TASK INSTRUCTIONS: From the first line to the last, retype the records exactly without their images.

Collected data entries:
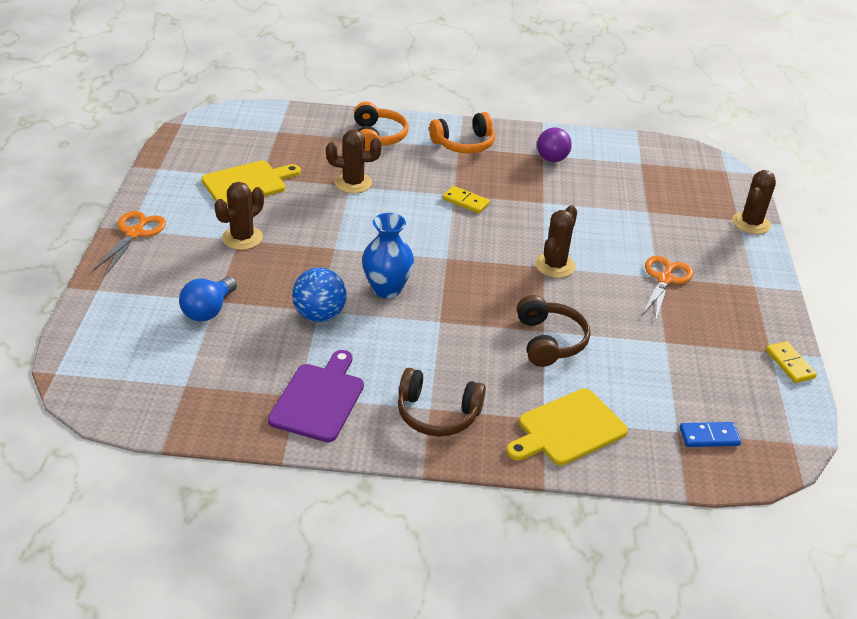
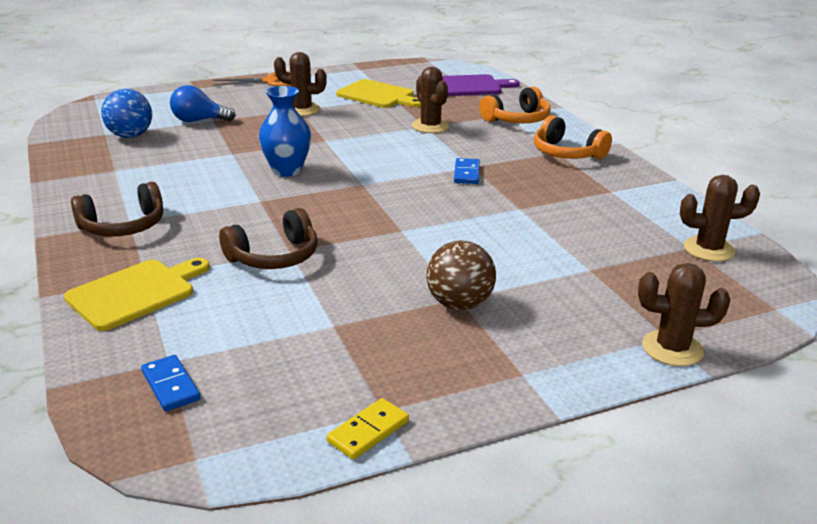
camera: 65 degrees right, 10 degrees down
(319, 315) = (226, 155): blue ball -> blue ball (130, 136)
(319, 399) = (115, 178): purple cutting board -> purple cutting board (470, 86)
(437, 414) = (123, 226): brown headphones -> brown headphones turned 105 degrees counterclockwise
(465, 202) = (466, 173): yellow domino -> blue domino
(551, 155) = (618, 196): purple light bulb -> none
(554, 265) = (410, 235): brown cactus -> brown cactus (709, 249)
(568, 429) = (135, 293): yellow cutting board -> yellow cutting board turned 105 degrees clockwise
(665, 279) = (459, 304): orange scissors -> brown ball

SOLVED PROBLEM:
camera: 65 degrees right, 10 degrees down
(319, 315) = (226, 155): blue ball -> blue ball (130, 136)
(319, 399) = (115, 178): purple cutting board -> purple cutting board (470, 86)
(437, 414) = (123, 226): brown headphones -> brown headphones turned 105 degrees counterclockwise
(465, 202) = (466, 173): yellow domino -> blue domino
(551, 155) = (618, 196): purple light bulb -> none
(554, 265) = (410, 235): brown cactus -> brown cactus (709, 249)
(568, 429) = (135, 293): yellow cutting board -> yellow cutting board turned 105 degrees clockwise
(665, 279) = (459, 304): orange scissors -> brown ball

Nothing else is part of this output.